━━ Exercise inputs ━━

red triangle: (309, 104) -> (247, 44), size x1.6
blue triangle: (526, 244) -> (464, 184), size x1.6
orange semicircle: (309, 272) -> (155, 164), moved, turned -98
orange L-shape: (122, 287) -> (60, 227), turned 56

━━━
━━ Exercise inputs ━━

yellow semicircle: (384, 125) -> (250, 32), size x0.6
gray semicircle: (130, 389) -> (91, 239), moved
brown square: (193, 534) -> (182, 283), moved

━━━

Task item:
Find "orange semicircle: (309, 272)" in the entries above and copy that whole line exactly, then each line after it through the line that contains "orange L-shape: (122, 287)".

Finished task:
orange semicircle: (309, 272) -> (155, 164), moved, turned -98
orange L-shape: (122, 287) -> (60, 227), turned 56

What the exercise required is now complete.